● **Supplied information**:
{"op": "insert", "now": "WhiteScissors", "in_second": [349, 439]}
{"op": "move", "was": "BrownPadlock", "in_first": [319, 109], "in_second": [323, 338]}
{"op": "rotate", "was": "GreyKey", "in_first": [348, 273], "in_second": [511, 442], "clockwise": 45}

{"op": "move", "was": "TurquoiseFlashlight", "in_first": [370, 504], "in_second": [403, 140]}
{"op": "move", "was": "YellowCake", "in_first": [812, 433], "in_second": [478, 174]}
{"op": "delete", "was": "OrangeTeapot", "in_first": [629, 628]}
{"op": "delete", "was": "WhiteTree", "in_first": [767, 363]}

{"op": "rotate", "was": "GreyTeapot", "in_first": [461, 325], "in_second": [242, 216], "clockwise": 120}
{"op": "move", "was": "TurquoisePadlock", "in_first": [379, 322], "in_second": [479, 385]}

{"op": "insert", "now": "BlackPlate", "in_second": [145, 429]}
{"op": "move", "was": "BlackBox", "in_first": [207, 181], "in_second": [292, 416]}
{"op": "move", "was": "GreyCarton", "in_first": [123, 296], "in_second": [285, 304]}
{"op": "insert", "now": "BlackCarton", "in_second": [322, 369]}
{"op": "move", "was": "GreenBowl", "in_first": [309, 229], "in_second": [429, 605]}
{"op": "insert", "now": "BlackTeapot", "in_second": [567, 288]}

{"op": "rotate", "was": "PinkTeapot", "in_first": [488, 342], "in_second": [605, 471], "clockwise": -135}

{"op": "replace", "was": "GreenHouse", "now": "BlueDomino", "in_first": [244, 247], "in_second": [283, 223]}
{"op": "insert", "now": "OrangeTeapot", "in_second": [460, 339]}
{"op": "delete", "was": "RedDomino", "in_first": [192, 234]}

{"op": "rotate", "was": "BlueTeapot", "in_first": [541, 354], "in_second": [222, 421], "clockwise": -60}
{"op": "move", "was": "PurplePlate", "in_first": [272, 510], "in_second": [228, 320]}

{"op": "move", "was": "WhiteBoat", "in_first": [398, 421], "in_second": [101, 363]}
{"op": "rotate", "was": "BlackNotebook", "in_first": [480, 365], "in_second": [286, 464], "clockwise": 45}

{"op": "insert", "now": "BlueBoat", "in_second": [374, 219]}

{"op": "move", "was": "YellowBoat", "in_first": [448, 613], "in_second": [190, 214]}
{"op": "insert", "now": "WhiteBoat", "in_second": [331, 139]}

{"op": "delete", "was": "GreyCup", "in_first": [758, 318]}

● **Instructions for the task**: Nothing is to be left out: set down all the records again exactly.

● **Output below**:
{"op": "insert", "now": "WhiteScissors", "in_second": [349, 439]}
{"op": "move", "was": "BrownPadlock", "in_first": [319, 109], "in_second": [323, 338]}
{"op": "rotate", "was": "GreyKey", "in_first": [348, 273], "in_second": [511, 442], "clockwise": 45}

{"op": "move", "was": "TurquoiseFlashlight", "in_first": [370, 504], "in_second": [403, 140]}
{"op": "move", "was": "YellowCake", "in_first": [812, 433], "in_second": [478, 174]}
{"op": "delete", "was": "OrangeTeapot", "in_first": [629, 628]}
{"op": "delete", "was": "WhiteTree", "in_first": [767, 363]}

{"op": "rotate", "was": "GreyTeapot", "in_first": [461, 325], "in_second": [242, 216], "clockwise": 120}
{"op": "move", "was": "TurquoisePadlock", "in_first": [379, 322], "in_second": [479, 385]}

{"op": "insert", "now": "BlackPlate", "in_second": [145, 429]}
{"op": "move", "was": "BlackBox", "in_first": [207, 181], "in_second": [292, 416]}
{"op": "move", "was": "GreyCarton", "in_first": [123, 296], "in_second": [285, 304]}
{"op": "insert", "now": "BlackCarton", "in_second": [322, 369]}
{"op": "move", "was": "GreenBowl", "in_first": [309, 229], "in_second": [429, 605]}
{"op": "insert", "now": "BlackTeapot", "in_second": [567, 288]}

{"op": "rotate", "was": "PinkTeapot", "in_first": [488, 342], "in_second": [605, 471], "clockwise": -135}

{"op": "replace", "was": "GreenHouse", "now": "BlueDomino", "in_first": [244, 247], "in_second": [283, 223]}
{"op": "insert", "now": "OrangeTeapot", "in_second": [460, 339]}
{"op": "delete", "was": "RedDomino", "in_first": [192, 234]}

{"op": "rotate", "was": "BlueTeapot", "in_first": [541, 354], "in_second": [222, 421], "clockwise": -60}
{"op": "move", "was": "PurplePlate", "in_first": [272, 510], "in_second": [228, 320]}

{"op": "move", "was": "WhiteBoat", "in_first": [398, 421], "in_second": [101, 363]}
{"op": "rotate", "was": "BlackNotebook", "in_first": [480, 365], "in_second": [286, 464], "clockwise": 45}

{"op": "insert", "now": "BlueBoat", "in_second": [374, 219]}

{"op": "move", "was": "YellowBoat", "in_first": [448, 613], "in_second": [190, 214]}
{"op": "insert", "now": "WhiteBoat", "in_second": [331, 139]}

{"op": "delete", "was": "GreyCup", "in_first": [758, 318]}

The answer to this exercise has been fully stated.